▸ **What you need to do**: Where the word "orange" occurs in a line of the listing, please copy the line.

▸ **Data shown**:

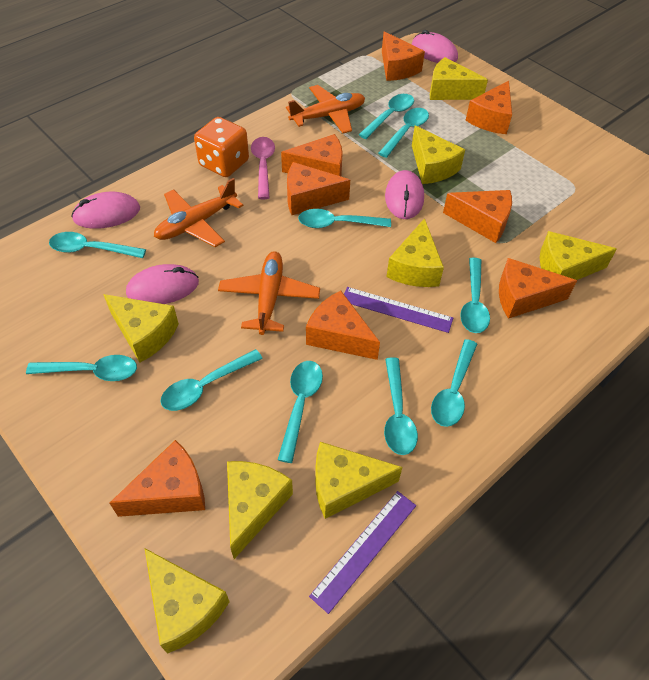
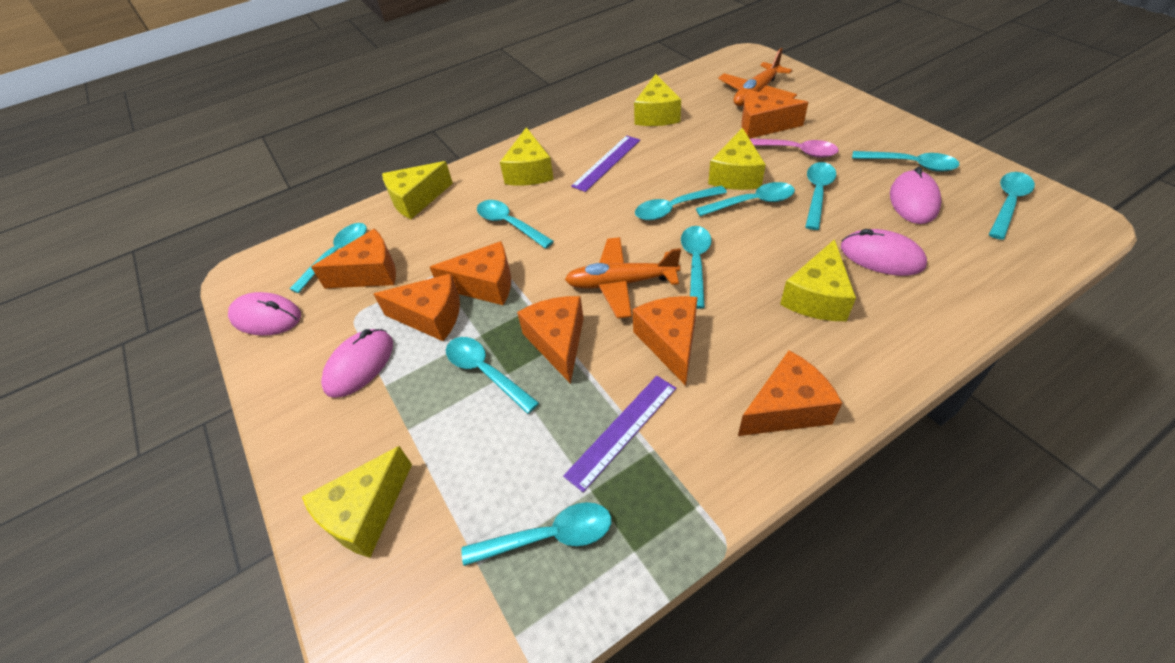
orange cheese: 8 -> 7
orange dice: 1 -> 0
orange plane: 3 -> 2
yellow cheese: 8 -> 6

▸ **Written answer**:
orange cheese: 8 -> 7
orange dice: 1 -> 0
orange plane: 3 -> 2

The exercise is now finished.